Exercise details:
Whenever a line below includes the string "turned", show it.
########################################
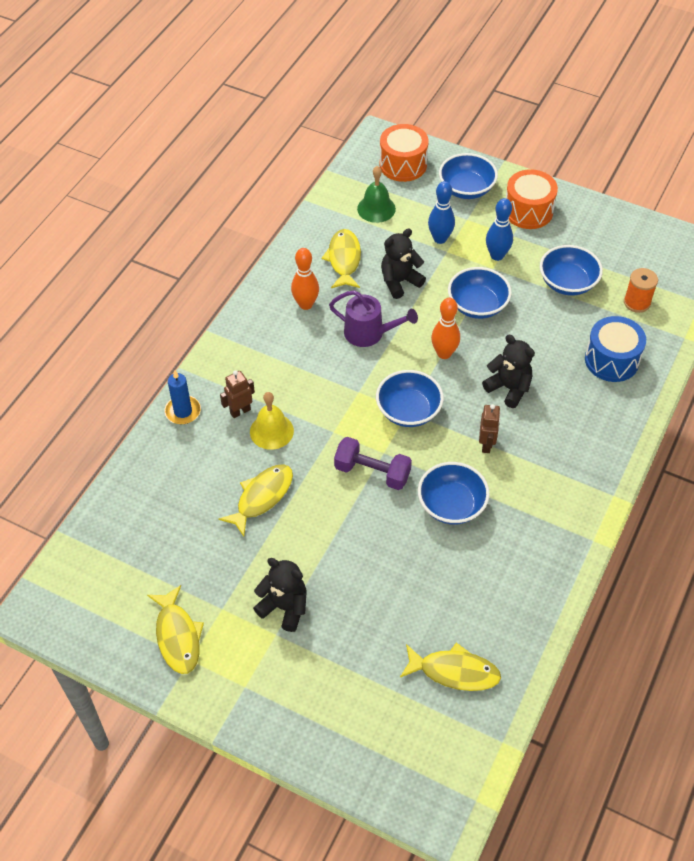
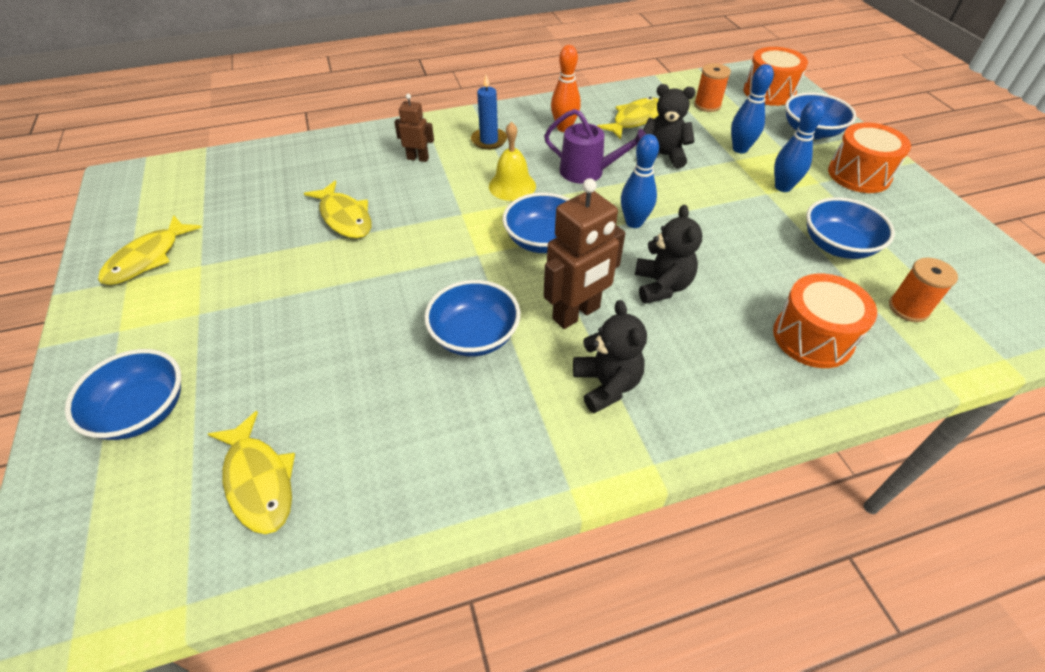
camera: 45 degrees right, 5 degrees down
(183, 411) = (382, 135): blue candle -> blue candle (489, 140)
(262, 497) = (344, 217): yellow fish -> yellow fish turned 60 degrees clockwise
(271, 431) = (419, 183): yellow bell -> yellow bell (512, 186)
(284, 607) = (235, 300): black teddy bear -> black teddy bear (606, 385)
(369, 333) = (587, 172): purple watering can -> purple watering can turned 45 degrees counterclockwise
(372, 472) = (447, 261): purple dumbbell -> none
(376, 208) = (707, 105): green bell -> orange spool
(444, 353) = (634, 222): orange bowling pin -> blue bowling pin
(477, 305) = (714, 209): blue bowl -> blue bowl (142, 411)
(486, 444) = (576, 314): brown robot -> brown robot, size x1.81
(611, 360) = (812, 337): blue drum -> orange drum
########################################
Completed task:
(262, 497) = (344, 217): yellow fish -> yellow fish turned 60 degrees clockwise
(369, 333) = (587, 172): purple watering can -> purple watering can turned 45 degrees counterclockwise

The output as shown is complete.